- Records provided:

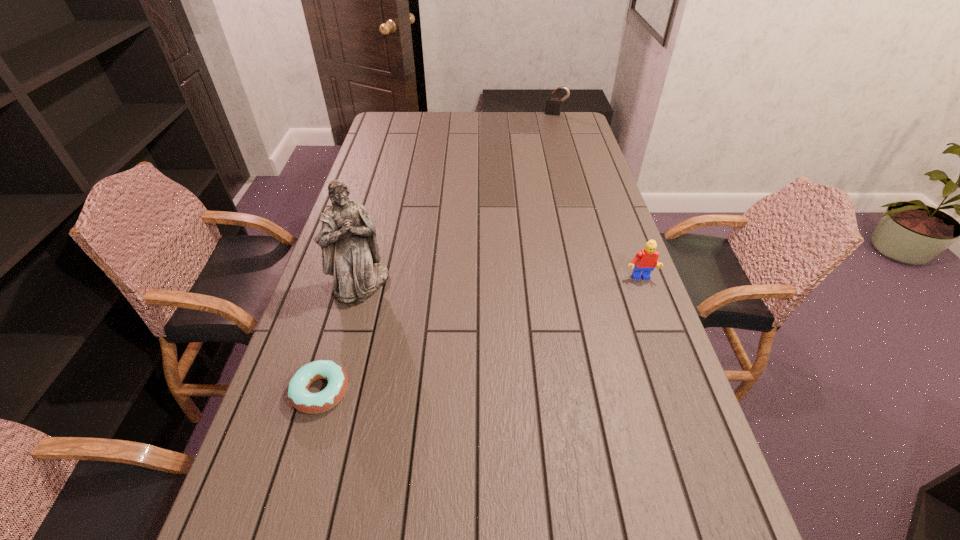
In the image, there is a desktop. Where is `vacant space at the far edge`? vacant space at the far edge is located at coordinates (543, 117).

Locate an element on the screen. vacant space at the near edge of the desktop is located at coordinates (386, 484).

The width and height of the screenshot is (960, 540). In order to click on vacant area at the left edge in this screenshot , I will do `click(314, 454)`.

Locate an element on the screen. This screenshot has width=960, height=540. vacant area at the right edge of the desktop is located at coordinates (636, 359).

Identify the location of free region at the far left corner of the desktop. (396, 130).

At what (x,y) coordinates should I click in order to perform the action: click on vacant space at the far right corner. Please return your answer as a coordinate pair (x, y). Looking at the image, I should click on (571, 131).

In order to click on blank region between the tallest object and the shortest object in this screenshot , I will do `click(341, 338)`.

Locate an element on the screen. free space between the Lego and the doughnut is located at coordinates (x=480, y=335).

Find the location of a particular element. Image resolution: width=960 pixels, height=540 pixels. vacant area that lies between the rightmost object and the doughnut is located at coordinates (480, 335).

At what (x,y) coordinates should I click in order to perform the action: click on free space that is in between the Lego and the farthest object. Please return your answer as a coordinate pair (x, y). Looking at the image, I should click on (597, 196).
---
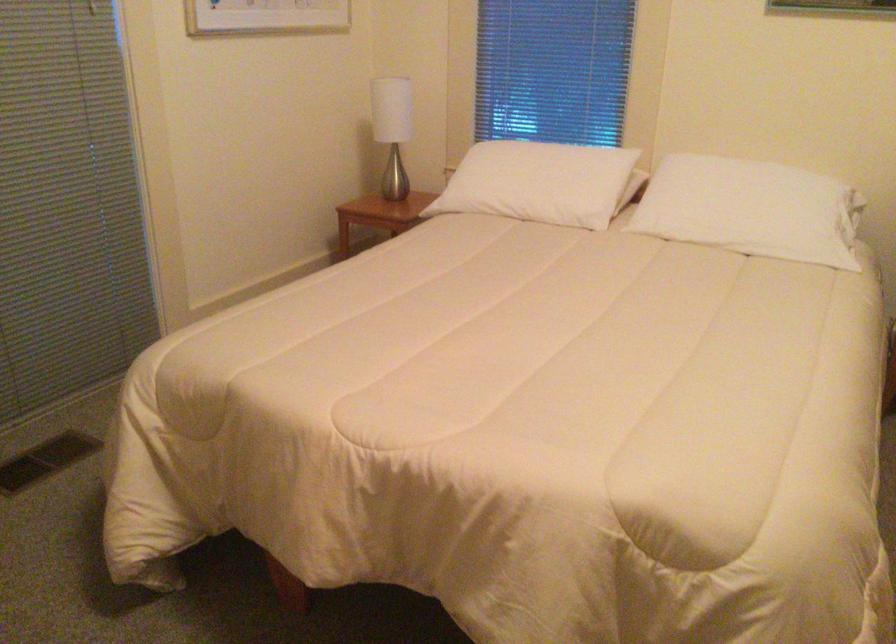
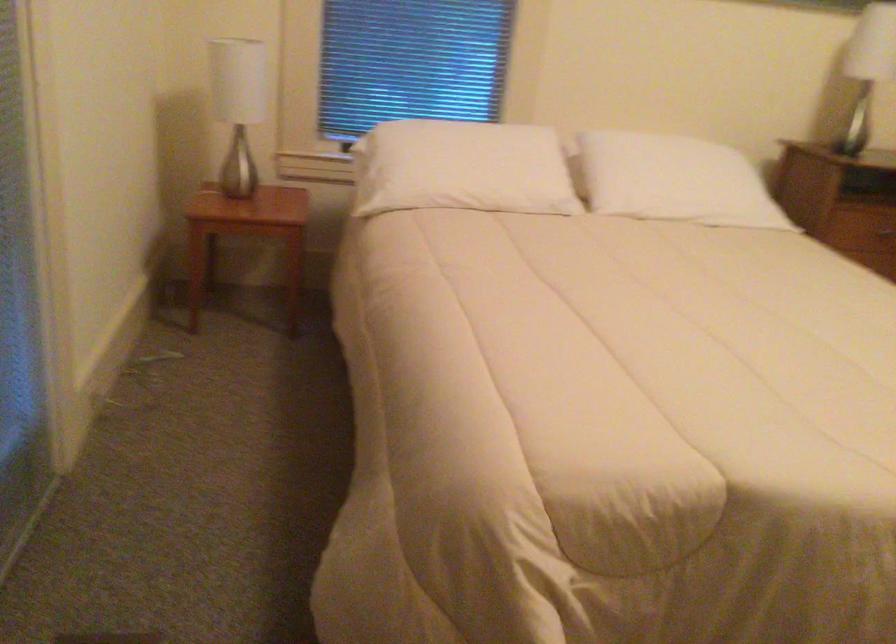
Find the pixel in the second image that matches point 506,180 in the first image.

- What to produce:
Rewrite the data starting with the line that contains "Locate an element on the screen. This" and going on through the line that contains "Find the location", replacing "doughnut" with "donut" and leaving everything else unchanged.

- Answer space:
Locate an element on the screen. This screenshot has width=960, height=540. vacant area at the right edge of the desktop is located at coordinates (636, 359).

Identify the location of free region at the far left corner of the desktop. (396, 130).

At what (x,y) coordinates should I click in order to perform the action: click on vacant space at the far right corner. Please return your answer as a coordinate pair (x, y). Looking at the image, I should click on (571, 131).

In order to click on blank region between the tallest object and the shortest object in this screenshot , I will do `click(341, 338)`.

Locate an element on the screen. free space between the Lego and the donut is located at coordinates (x=480, y=335).

Find the location of a particular element. Image resolution: width=960 pixels, height=540 pixels. vacant area that lies between the rightmost object and the donut is located at coordinates (480, 335).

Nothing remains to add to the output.